__Work request__.
Copy out the entries exactly, and wherever a picture appears, leave it out.
**** Recorded data ****
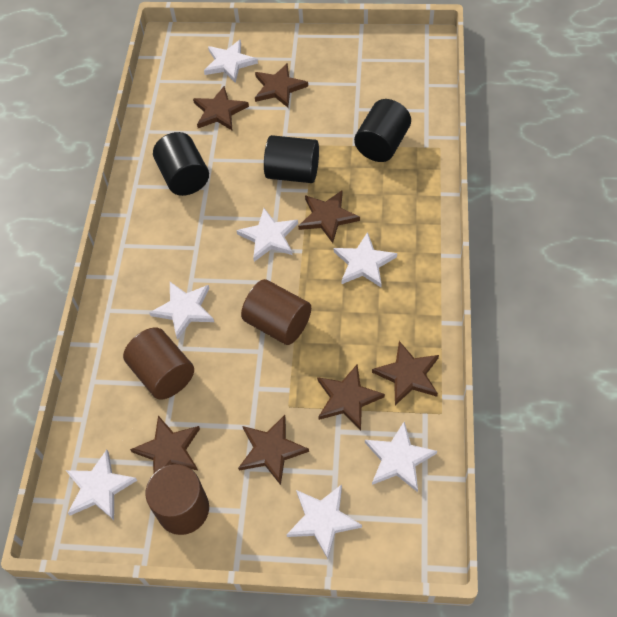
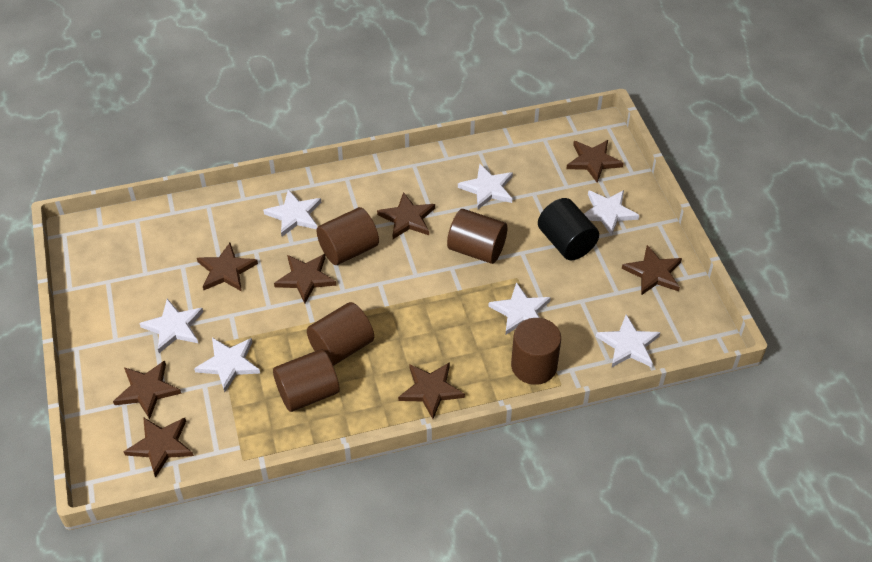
black cylinder: 3 -> 1
brown cylinder: 3 -> 5
brown star: 7 -> 8

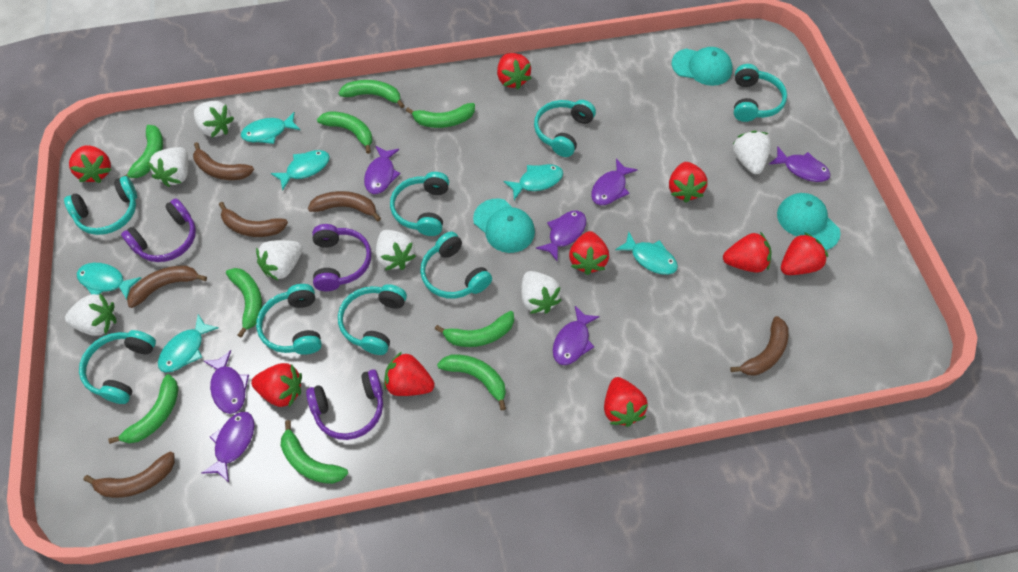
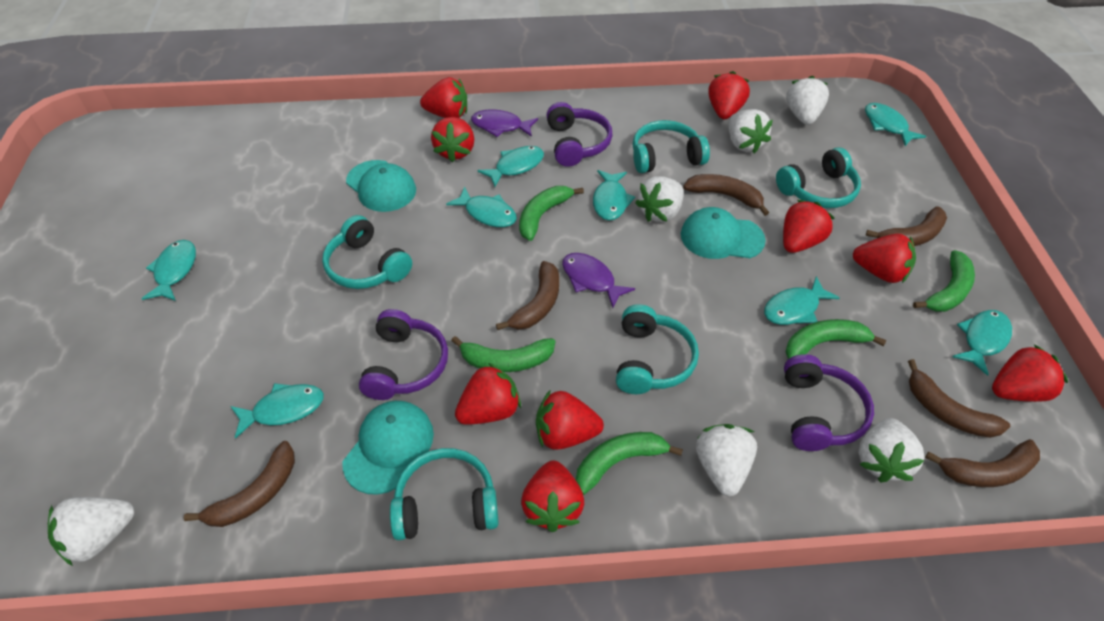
green banana: 9 -> 5
purple fish: 7 -> 2
turquoise fish: 6 -> 8
turquoise headphones: 8 -> 5
white strawberry: 7 -> 6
****
__Result for this task__.
black cylinder: 3 -> 1
brown cylinder: 3 -> 5
brown star: 7 -> 8

green banana: 9 -> 5
purple fish: 7 -> 2
turquoise fish: 6 -> 8
turquoise headphones: 8 -> 5
white strawberry: 7 -> 6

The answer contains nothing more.